Difference listings
::::
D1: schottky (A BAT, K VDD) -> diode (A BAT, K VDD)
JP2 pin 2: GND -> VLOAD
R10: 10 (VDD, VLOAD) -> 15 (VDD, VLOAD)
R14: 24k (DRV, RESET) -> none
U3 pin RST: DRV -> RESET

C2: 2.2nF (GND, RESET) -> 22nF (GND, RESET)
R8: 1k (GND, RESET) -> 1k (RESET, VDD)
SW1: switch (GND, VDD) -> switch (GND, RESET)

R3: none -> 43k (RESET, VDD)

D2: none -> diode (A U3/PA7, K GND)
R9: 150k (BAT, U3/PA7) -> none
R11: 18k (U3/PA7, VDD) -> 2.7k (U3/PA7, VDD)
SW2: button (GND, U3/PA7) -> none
::::
:: EXERCISE DESCRIPTION ::
An exact copy of every record is required here.

:: PROBLEM SOLUTION ::
D1: schottky (A BAT, K VDD) -> diode (A BAT, K VDD)
JP2 pin 2: GND -> VLOAD
R10: 10 (VDD, VLOAD) -> 15 (VDD, VLOAD)
R14: 24k (DRV, RESET) -> none
U3 pin RST: DRV -> RESET

C2: 2.2nF (GND, RESET) -> 22nF (GND, RESET)
R8: 1k (GND, RESET) -> 1k (RESET, VDD)
SW1: switch (GND, VDD) -> switch (GND, RESET)

R3: none -> 43k (RESET, VDD)

D2: none -> diode (A U3/PA7, K GND)
R9: 150k (BAT, U3/PA7) -> none
R11: 18k (U3/PA7, VDD) -> 2.7k (U3/PA7, VDD)
SW2: button (GND, U3/PA7) -> none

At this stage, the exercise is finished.